_WORK ORDER_
From the first entry to the last, copy the material exactly as it stands.

++++ LISTED ENTRIES ++++

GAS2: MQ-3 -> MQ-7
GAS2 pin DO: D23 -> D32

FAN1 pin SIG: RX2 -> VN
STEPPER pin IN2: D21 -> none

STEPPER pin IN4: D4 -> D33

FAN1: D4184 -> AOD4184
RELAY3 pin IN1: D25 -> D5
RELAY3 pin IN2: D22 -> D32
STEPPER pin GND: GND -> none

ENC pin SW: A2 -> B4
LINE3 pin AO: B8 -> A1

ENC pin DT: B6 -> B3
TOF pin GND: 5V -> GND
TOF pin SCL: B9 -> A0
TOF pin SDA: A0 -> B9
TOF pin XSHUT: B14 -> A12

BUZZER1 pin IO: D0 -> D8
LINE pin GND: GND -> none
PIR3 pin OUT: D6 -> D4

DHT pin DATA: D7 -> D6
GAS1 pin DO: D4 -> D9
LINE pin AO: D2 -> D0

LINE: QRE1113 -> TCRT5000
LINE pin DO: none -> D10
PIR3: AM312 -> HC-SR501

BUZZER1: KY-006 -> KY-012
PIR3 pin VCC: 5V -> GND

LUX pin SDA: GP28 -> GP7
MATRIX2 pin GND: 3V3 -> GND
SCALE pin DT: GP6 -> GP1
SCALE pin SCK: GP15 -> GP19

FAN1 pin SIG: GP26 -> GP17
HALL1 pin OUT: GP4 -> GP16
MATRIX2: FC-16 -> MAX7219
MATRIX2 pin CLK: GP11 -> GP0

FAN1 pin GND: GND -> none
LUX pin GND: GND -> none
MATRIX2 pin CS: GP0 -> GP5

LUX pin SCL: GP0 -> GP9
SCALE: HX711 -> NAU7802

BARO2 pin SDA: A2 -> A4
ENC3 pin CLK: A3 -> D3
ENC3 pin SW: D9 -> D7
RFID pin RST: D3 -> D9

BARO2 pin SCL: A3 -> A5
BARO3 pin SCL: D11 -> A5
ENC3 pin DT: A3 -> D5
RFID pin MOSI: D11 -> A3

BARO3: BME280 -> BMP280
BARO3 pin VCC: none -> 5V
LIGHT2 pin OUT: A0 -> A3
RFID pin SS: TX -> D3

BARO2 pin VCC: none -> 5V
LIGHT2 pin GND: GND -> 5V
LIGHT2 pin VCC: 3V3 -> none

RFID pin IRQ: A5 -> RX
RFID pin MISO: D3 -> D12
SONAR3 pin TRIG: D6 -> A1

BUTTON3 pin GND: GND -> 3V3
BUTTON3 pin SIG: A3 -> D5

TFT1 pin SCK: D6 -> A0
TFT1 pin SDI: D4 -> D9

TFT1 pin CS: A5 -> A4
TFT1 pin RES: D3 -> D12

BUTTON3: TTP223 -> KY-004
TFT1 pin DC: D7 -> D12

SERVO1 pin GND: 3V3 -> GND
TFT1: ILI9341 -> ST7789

++++

_PROBLEM SOLUTION_
GAS2: MQ-3 -> MQ-7
GAS2 pin DO: D23 -> D32

FAN1 pin SIG: RX2 -> VN
STEPPER pin IN2: D21 -> none

STEPPER pin IN4: D4 -> D33

FAN1: D4184 -> AOD4184
RELAY3 pin IN1: D25 -> D5
RELAY3 pin IN2: D22 -> D32
STEPPER pin GND: GND -> none

ENC pin SW: A2 -> B4
LINE3 pin AO: B8 -> A1

ENC pin DT: B6 -> B3
TOF pin GND: 5V -> GND
TOF pin SCL: B9 -> A0
TOF pin SDA: A0 -> B9
TOF pin XSHUT: B14 -> A12

BUZZER1 pin IO: D0 -> D8
LINE pin GND: GND -> none
PIR3 pin OUT: D6 -> D4

DHT pin DATA: D7 -> D6
GAS1 pin DO: D4 -> D9
LINE pin AO: D2 -> D0

LINE: QRE1113 -> TCRT5000
LINE pin DO: none -> D10
PIR3: AM312 -> HC-SR501

BUZZER1: KY-006 -> KY-012
PIR3 pin VCC: 5V -> GND

LUX pin SDA: GP28 -> GP7
MATRIX2 pin GND: 3V3 -> GND
SCALE pin DT: GP6 -> GP1
SCALE pin SCK: GP15 -> GP19

FAN1 pin SIG: GP26 -> GP17
HALL1 pin OUT: GP4 -> GP16
MATRIX2: FC-16 -> MAX7219
MATRIX2 pin CLK: GP11 -> GP0

FAN1 pin GND: GND -> none
LUX pin GND: GND -> none
MATRIX2 pin CS: GP0 -> GP5

LUX pin SCL: GP0 -> GP9
SCALE: HX711 -> NAU7802

BARO2 pin SDA: A2 -> A4
ENC3 pin CLK: A3 -> D3
ENC3 pin SW: D9 -> D7
RFID pin RST: D3 -> D9

BARO2 pin SCL: A3 -> A5
BARO3 pin SCL: D11 -> A5
ENC3 pin DT: A3 -> D5
RFID pin MOSI: D11 -> A3

BARO3: BME280 -> BMP280
BARO3 pin VCC: none -> 5V
LIGHT2 pin OUT: A0 -> A3
RFID pin SS: TX -> D3

BARO2 pin VCC: none -> 5V
LIGHT2 pin GND: GND -> 5V
LIGHT2 pin VCC: 3V3 -> none

RFID pin IRQ: A5 -> RX
RFID pin MISO: D3 -> D12
SONAR3 pin TRIG: D6 -> A1

BUTTON3 pin GND: GND -> 3V3
BUTTON3 pin SIG: A3 -> D5

TFT1 pin SCK: D6 -> A0
TFT1 pin SDI: D4 -> D9

TFT1 pin CS: A5 -> A4
TFT1 pin RES: D3 -> D12

BUTTON3: TTP223 -> KY-004
TFT1 pin DC: D7 -> D12

SERVO1 pin GND: 3V3 -> GND
TFT1: ILI9341 -> ST7789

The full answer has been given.